━━━ Information provided

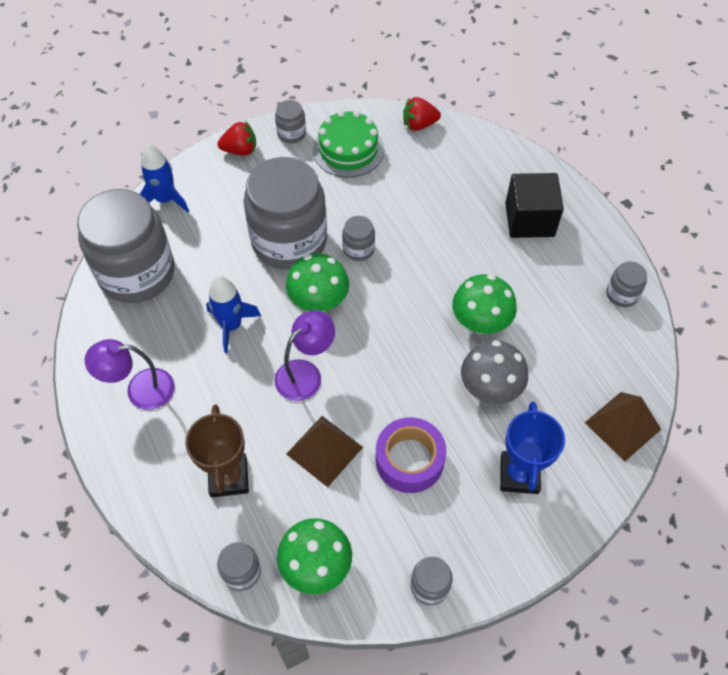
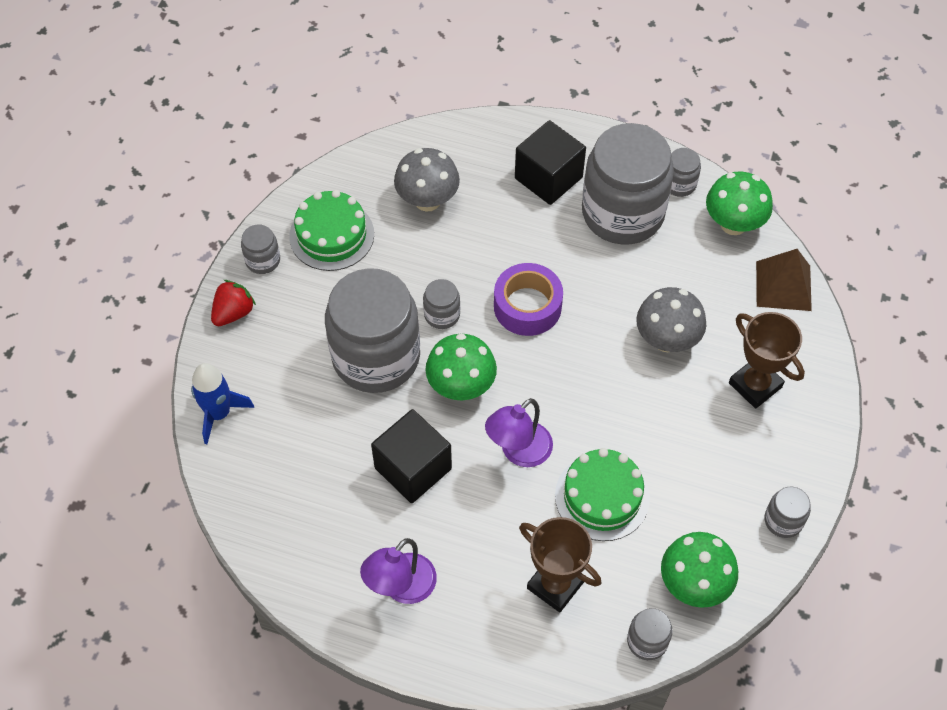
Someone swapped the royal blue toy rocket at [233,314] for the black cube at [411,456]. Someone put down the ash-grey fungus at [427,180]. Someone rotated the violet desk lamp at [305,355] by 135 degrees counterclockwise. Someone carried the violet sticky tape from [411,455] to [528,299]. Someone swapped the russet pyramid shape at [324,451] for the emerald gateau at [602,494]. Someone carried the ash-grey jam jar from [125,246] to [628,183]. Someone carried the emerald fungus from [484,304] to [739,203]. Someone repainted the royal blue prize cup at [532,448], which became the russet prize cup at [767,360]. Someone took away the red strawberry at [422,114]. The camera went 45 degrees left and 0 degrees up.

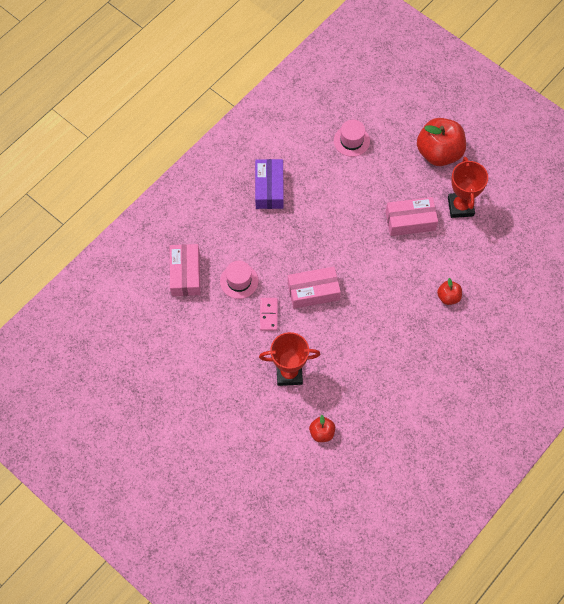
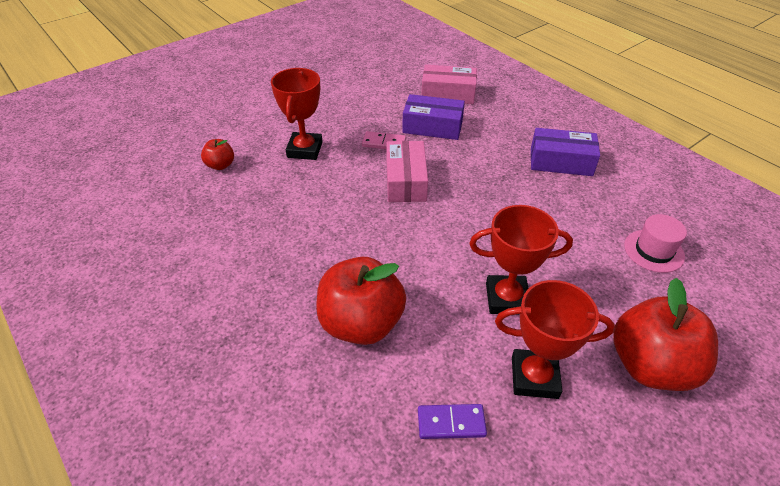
Someone scaled the red apple fruit at [449,291] by 2.09. Someone swapped the pink hat at [239,279] for the violet parcel at [433,117]. Someone put down the violet domino tile at [452,421]. Someone swapped the pink parcel at [412,216] for the red prize cup at [521,259]. The camera went 100 degrees right and 20 degrees down.

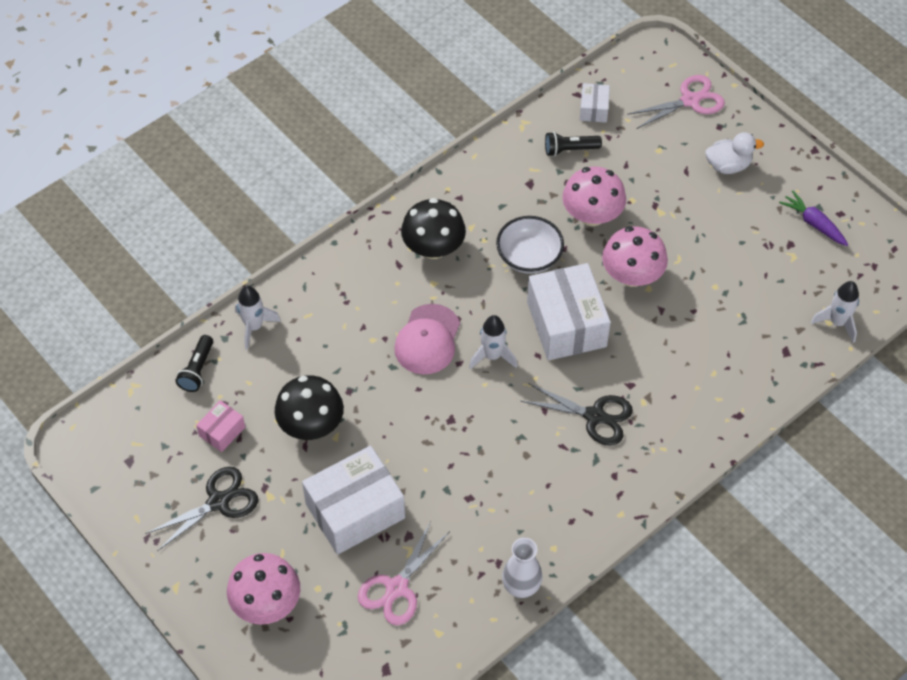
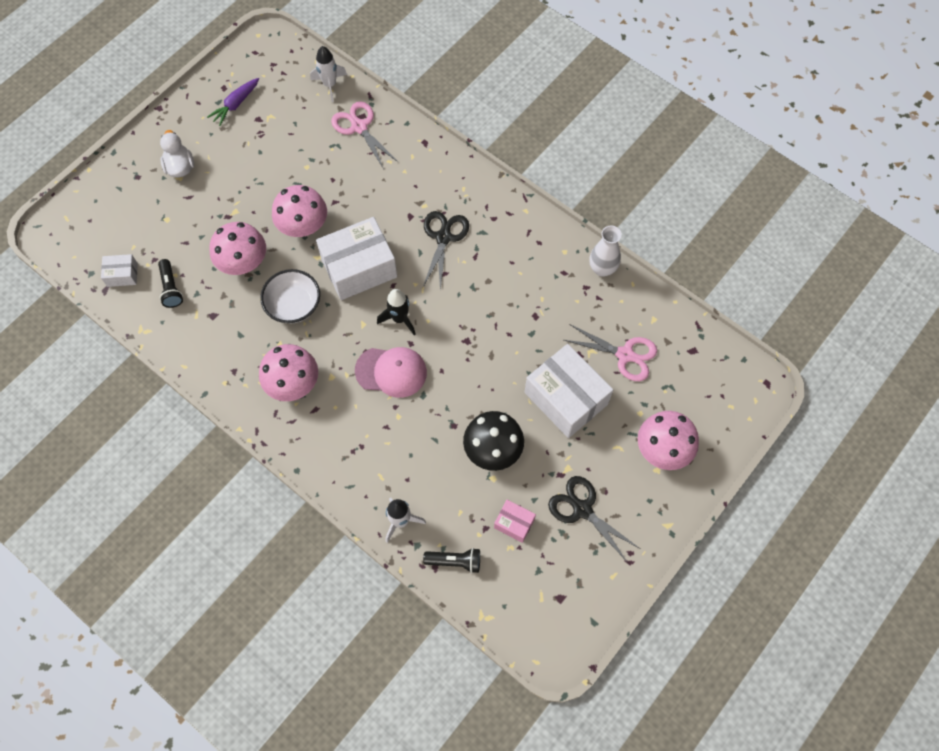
Someone repainted the black fungus at [433,228], which became the pink fungus at [288,372]. Someone carried the pink shears from [676,102] to [364,135]. Someone repainted the snow-white toy rocket at [493,342], which became the black toy rocket at [396,312]. The camera went 100 degrees left and 10 degrees up.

━━━━━━

## What to do
Give the listing again in full, exactly as it is, but without its images.

## Output for this task
Someone swapped the royal blue toy rocket at [233,314] for the black cube at [411,456]. Someone put down the ash-grey fungus at [427,180]. Someone rotated the violet desk lamp at [305,355] by 135 degrees counterclockwise. Someone carried the violet sticky tape from [411,455] to [528,299]. Someone swapped the russet pyramid shape at [324,451] for the emerald gateau at [602,494]. Someone carried the ash-grey jam jar from [125,246] to [628,183]. Someone carried the emerald fungus from [484,304] to [739,203]. Someone repainted the royal blue prize cup at [532,448], which became the russet prize cup at [767,360]. Someone took away the red strawberry at [422,114]. The camera went 45 degrees left and 0 degrees up.

Someone scaled the red apple fruit at [449,291] by 2.09. Someone swapped the pink hat at [239,279] for the violet parcel at [433,117]. Someone put down the violet domino tile at [452,421]. Someone swapped the pink parcel at [412,216] for the red prize cup at [521,259]. The camera went 100 degrees right and 20 degrees down.

Someone repainted the black fungus at [433,228], which became the pink fungus at [288,372]. Someone carried the pink shears from [676,102] to [364,135]. Someone repainted the snow-white toy rocket at [493,342], which became the black toy rocket at [396,312]. The camera went 100 degrees left and 10 degrees up.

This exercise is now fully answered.